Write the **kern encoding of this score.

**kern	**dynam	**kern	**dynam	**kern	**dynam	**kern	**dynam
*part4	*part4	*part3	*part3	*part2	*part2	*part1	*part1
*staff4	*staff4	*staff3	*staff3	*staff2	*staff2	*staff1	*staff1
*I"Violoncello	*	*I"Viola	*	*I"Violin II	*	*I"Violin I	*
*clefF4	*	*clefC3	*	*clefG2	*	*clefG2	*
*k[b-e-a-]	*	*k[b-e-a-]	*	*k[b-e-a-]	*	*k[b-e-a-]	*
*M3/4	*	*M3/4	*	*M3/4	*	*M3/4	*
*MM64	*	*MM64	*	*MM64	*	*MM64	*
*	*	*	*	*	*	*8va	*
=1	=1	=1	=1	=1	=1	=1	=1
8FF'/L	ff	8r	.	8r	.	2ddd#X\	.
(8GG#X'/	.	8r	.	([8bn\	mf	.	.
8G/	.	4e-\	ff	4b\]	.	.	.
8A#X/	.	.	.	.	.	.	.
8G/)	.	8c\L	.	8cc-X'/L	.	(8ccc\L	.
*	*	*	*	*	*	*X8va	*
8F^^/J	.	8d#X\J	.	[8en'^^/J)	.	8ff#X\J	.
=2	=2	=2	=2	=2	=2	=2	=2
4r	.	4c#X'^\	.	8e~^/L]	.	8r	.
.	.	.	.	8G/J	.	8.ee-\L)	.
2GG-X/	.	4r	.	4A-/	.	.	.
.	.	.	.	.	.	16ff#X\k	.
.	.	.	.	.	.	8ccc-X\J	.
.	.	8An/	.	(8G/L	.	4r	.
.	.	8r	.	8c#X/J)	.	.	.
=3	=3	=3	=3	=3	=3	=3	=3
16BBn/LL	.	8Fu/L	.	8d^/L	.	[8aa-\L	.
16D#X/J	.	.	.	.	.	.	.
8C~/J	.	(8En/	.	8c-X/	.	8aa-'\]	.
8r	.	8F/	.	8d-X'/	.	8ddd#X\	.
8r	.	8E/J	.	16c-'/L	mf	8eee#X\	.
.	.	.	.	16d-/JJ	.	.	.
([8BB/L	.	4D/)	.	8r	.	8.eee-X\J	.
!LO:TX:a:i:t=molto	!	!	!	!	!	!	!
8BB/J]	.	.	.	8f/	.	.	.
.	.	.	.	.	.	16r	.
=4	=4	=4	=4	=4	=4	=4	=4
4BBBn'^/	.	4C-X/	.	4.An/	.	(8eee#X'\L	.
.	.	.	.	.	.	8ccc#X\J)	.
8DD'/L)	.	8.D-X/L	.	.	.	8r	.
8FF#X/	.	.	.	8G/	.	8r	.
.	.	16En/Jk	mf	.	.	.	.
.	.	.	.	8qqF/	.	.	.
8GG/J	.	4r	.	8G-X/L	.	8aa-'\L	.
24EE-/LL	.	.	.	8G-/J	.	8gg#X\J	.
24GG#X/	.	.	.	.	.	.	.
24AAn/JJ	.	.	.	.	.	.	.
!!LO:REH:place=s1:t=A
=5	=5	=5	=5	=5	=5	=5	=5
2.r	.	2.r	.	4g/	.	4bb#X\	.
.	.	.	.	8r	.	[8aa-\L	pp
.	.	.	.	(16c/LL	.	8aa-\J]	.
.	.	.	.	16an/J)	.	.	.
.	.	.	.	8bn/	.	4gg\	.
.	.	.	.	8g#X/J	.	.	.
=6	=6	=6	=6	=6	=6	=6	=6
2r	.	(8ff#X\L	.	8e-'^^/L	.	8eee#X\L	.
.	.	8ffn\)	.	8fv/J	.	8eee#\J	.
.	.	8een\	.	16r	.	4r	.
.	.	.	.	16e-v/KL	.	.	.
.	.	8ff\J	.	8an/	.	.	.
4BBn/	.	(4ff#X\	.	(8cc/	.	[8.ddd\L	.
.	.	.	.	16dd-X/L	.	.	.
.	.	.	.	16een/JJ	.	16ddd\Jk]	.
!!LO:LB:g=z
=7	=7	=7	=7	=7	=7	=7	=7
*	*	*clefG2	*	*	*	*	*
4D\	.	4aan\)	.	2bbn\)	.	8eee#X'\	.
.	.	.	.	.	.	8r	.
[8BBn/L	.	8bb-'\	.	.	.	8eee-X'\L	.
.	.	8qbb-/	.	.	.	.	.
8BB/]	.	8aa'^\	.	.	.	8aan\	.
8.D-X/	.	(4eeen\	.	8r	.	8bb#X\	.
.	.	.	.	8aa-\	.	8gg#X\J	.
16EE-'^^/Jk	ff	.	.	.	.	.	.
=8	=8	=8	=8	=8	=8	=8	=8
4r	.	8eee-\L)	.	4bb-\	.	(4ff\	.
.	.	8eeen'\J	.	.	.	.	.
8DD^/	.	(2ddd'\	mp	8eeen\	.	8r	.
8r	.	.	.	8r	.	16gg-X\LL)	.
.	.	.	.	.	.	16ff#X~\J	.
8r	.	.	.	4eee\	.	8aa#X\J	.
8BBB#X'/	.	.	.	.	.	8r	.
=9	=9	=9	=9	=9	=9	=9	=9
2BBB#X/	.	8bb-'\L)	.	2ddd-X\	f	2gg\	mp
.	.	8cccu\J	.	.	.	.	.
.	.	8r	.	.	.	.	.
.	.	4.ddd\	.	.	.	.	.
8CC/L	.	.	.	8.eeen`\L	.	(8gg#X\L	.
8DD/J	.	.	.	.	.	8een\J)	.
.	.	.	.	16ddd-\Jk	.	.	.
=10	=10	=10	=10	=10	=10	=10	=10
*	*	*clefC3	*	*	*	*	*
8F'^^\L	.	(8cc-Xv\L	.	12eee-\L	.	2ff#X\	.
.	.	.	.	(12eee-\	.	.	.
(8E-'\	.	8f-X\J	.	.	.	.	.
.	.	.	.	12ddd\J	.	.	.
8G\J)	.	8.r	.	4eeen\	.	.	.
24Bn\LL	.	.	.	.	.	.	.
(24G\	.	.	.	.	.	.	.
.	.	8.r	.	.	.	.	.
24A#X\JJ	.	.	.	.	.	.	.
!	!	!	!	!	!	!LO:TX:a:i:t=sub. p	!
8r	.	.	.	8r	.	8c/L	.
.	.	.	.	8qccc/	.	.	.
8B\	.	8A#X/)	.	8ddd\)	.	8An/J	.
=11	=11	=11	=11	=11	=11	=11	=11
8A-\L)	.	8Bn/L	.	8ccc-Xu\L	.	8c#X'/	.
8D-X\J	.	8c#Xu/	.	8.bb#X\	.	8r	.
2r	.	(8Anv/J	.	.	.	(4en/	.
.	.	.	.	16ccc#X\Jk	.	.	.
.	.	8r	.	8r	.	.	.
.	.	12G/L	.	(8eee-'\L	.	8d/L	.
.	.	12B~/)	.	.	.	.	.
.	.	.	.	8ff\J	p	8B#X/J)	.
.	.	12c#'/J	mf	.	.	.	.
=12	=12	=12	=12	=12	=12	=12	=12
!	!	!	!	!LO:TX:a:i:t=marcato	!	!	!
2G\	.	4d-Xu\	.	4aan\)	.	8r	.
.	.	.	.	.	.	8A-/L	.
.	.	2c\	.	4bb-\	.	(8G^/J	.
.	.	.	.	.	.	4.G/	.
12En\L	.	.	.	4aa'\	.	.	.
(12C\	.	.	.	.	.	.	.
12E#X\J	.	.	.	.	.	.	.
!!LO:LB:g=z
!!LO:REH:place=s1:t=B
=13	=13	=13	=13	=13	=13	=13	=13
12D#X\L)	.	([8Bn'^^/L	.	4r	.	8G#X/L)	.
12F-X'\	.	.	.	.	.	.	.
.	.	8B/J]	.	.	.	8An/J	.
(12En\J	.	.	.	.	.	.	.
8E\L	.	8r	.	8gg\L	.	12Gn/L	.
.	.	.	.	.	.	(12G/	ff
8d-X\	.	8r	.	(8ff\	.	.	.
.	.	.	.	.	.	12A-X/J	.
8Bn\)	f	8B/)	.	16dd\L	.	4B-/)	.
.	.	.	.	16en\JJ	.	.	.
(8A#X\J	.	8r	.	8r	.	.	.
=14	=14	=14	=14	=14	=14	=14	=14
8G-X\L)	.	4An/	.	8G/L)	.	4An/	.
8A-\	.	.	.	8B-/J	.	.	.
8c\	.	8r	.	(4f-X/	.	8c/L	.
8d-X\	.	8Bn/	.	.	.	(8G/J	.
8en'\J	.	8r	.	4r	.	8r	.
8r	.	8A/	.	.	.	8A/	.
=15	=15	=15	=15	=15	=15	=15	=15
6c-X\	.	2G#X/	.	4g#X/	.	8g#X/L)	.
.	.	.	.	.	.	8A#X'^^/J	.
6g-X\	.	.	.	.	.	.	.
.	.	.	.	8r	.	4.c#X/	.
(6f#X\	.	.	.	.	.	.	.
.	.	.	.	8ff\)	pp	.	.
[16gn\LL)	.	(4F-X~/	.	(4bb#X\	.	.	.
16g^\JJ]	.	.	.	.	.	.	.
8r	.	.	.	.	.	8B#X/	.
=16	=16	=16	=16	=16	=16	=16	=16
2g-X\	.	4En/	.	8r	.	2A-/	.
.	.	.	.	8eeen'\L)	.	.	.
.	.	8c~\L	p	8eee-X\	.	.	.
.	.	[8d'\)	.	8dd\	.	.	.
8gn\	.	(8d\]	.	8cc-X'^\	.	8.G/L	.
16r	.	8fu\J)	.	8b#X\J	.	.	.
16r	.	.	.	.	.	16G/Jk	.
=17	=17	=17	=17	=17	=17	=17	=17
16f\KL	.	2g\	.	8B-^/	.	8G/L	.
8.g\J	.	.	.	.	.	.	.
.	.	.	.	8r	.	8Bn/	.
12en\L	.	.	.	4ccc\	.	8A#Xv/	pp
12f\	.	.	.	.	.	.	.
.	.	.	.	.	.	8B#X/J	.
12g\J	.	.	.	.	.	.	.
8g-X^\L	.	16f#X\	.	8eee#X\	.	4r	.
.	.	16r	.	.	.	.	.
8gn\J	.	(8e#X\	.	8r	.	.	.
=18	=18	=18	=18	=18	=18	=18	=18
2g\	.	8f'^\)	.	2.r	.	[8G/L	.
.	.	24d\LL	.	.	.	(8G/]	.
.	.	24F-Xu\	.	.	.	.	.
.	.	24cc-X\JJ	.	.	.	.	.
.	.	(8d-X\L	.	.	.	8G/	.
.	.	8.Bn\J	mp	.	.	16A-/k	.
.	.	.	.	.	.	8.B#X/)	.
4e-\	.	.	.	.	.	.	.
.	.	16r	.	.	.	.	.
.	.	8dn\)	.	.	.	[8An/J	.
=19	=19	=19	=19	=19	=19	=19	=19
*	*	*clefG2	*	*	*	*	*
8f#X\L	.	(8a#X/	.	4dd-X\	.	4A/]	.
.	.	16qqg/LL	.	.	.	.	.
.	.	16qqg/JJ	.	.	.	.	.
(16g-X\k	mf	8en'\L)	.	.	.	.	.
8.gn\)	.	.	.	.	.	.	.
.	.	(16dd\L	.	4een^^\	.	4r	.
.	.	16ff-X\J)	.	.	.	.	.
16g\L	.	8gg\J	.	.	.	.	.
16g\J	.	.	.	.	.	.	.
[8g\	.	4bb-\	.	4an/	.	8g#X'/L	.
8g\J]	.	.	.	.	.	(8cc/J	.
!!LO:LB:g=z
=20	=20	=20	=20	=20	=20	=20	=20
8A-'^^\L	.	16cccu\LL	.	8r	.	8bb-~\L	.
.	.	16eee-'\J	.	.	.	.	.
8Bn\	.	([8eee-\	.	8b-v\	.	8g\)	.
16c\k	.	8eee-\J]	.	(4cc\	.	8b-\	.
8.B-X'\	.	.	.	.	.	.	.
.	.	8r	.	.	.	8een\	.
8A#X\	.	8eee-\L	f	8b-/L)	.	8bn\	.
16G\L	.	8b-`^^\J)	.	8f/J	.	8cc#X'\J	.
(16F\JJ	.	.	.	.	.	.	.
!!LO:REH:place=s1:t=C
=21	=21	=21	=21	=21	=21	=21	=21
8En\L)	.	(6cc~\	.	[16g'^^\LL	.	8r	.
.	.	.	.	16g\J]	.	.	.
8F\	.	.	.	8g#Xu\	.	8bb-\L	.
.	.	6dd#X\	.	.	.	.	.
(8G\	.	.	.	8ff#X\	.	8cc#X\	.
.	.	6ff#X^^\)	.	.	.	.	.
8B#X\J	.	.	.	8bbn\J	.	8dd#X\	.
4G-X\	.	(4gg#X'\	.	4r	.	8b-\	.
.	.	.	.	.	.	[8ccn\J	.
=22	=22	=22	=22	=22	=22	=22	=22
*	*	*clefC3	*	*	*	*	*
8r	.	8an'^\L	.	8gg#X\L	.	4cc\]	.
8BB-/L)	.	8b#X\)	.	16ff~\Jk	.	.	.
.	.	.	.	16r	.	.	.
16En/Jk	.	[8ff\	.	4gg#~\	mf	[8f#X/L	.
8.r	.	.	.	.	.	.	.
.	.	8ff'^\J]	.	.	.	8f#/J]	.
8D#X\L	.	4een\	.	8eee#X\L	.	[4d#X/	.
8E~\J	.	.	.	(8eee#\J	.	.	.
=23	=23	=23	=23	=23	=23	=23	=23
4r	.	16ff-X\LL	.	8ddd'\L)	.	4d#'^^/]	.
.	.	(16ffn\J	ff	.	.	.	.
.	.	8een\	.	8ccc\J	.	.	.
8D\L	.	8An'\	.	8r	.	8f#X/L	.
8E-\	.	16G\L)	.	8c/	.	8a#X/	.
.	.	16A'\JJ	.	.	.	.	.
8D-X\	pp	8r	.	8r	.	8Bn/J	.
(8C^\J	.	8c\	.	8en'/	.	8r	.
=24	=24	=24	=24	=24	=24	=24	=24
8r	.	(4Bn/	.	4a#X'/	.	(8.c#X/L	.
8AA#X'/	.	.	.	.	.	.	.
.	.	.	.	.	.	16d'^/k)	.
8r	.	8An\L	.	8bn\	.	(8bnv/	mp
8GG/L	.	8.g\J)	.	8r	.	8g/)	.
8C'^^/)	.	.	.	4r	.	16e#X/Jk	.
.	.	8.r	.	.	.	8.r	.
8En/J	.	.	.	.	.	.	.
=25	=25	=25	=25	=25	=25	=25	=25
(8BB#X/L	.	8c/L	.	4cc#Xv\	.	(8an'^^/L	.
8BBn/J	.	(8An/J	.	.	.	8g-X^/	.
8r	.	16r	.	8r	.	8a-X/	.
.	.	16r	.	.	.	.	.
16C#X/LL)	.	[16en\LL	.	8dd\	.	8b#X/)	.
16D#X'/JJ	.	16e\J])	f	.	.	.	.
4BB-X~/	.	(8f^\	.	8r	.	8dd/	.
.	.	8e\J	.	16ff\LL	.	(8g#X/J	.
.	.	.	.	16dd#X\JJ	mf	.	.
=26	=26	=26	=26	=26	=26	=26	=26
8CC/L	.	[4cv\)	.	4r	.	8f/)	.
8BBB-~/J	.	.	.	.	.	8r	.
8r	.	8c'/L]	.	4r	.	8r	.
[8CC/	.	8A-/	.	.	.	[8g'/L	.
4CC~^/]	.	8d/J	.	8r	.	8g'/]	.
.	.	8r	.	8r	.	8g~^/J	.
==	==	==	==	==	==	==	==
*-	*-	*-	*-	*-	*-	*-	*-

━━━━━━

* **TASK DETAILS**
List every line of the material that contains the string "kern". Case counts, so skip lines where those letters appear only in a different case.

* **RESULT**
Write the **kern encoding of this score.
**kern	**dynam	**kern	**dynam	**kern	**dynam	**kern	**dynam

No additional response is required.